Task directions: The lines below that include the word "white" are to be reported.

Recorded information:
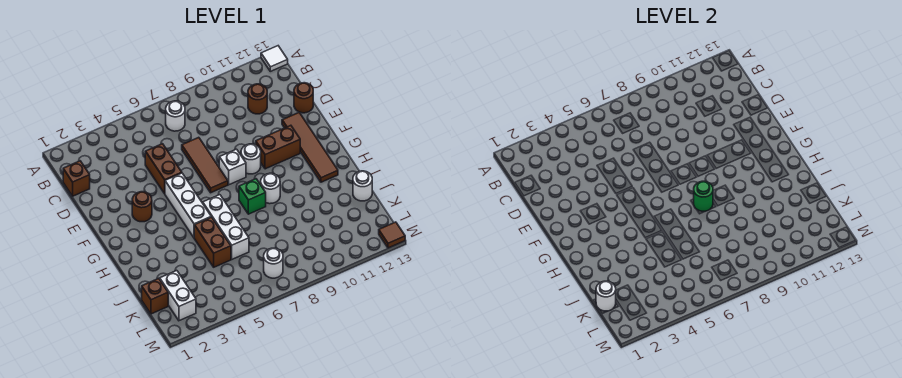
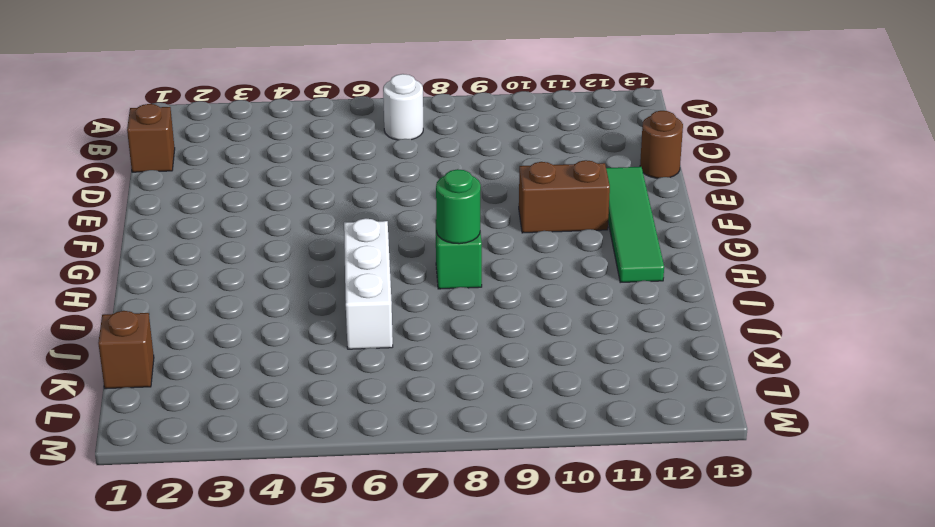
green tile E12:H12 level 1 -> brown tile E12:H12 level 1
none -> white tile A13 level 1
none -> brown round brick C11 level 1
none -> brown brick D5:E5 level 1

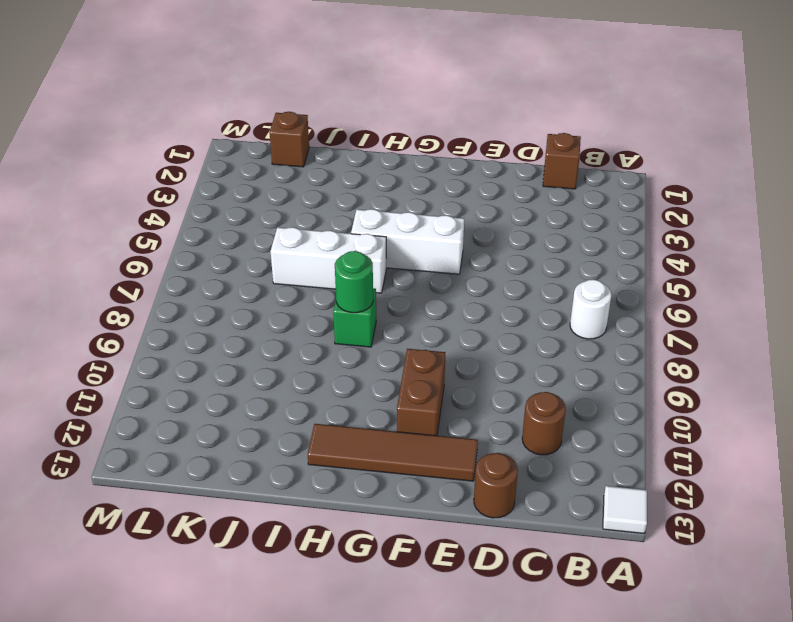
none -> brown brick D5:E5 level 1
none -> brown tile D7:F7 level 1
none -> brown round brick F3 level 1

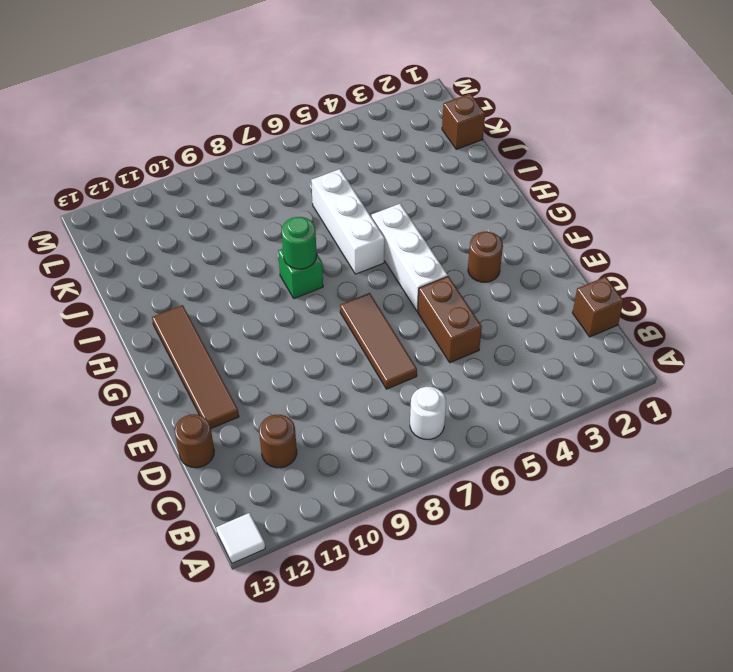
none -> white brick F8 level 1
none -> white round brick F9 level 1
none -> brown brick F10:F11 level 1

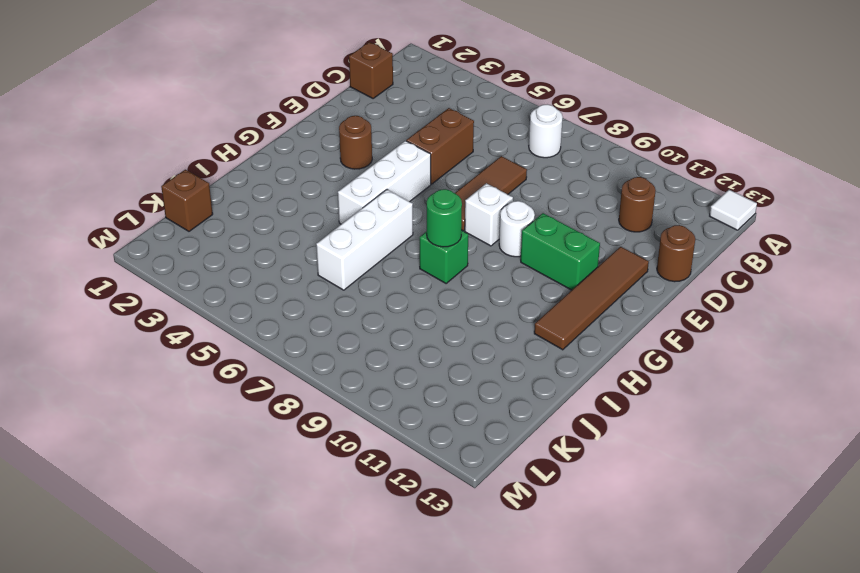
green brick F10:F11 level 1 -> brown brick F10:F11 level 1
none -> white round brick H9 level 1
none -> brown brick I5:J5 level 1
none -> white round brick J13 level 1

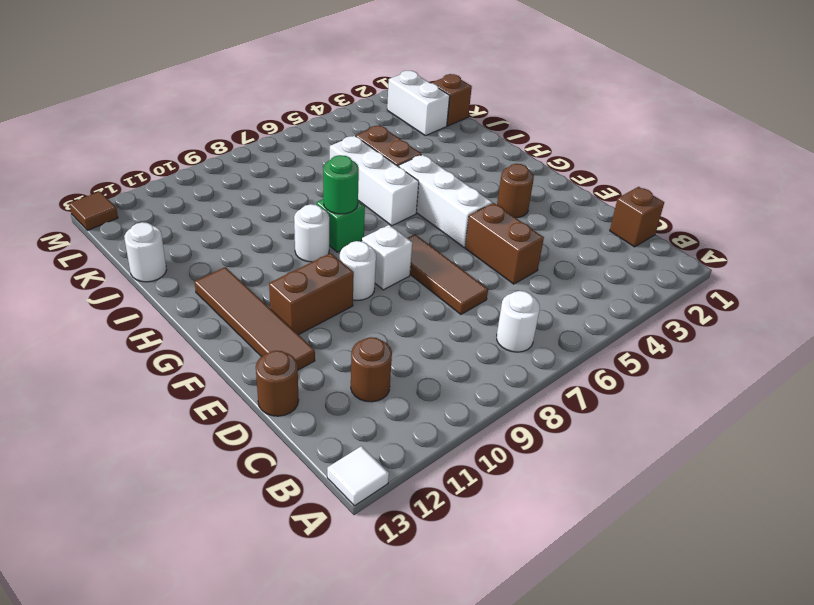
none -> white round brick L7 level 1
none -> white round brick K1 level 2

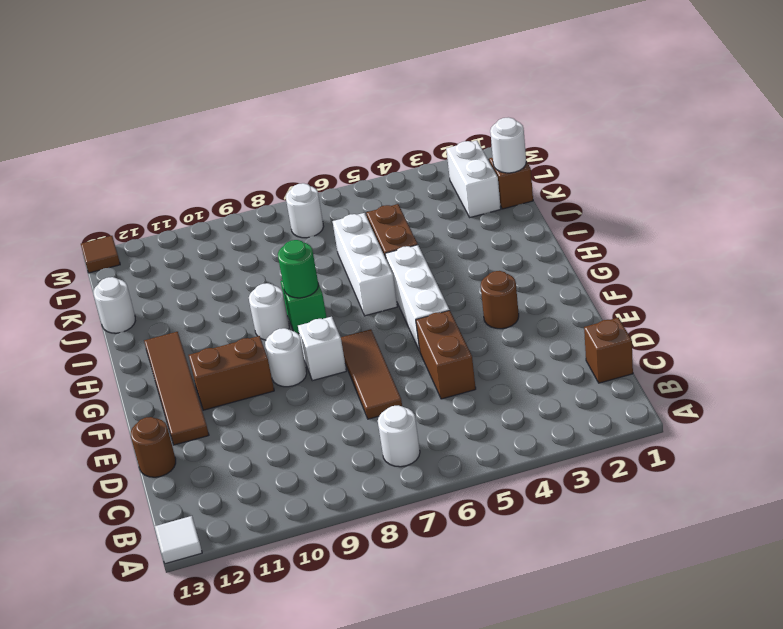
none -> brown round brick C11 level 1

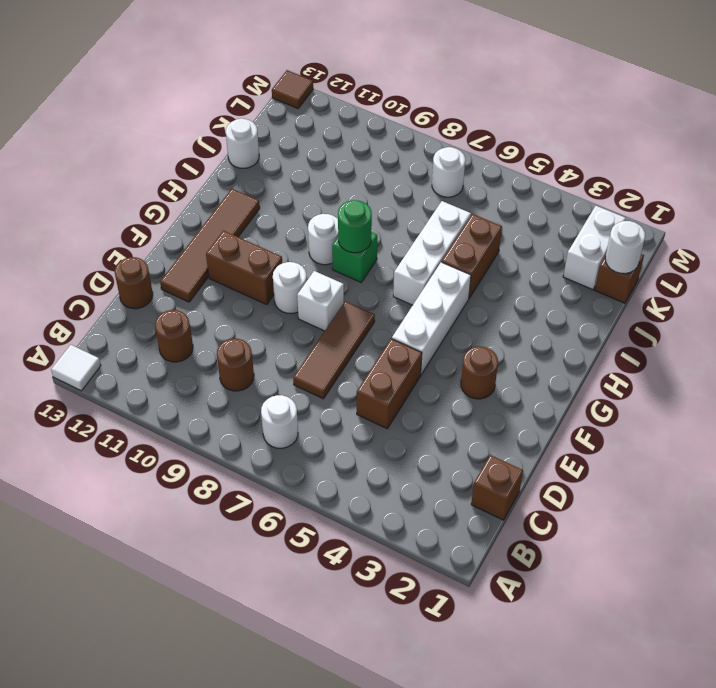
brown round brick C9 level 1 -> none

Written reply:
none -> white tile A13 level 1
none -> white brick F8 level 1
none -> white round brick F9 level 1
none -> white round brick H9 level 1
none -> white round brick J13 level 1
none -> white round brick L7 level 1
none -> white round brick K1 level 2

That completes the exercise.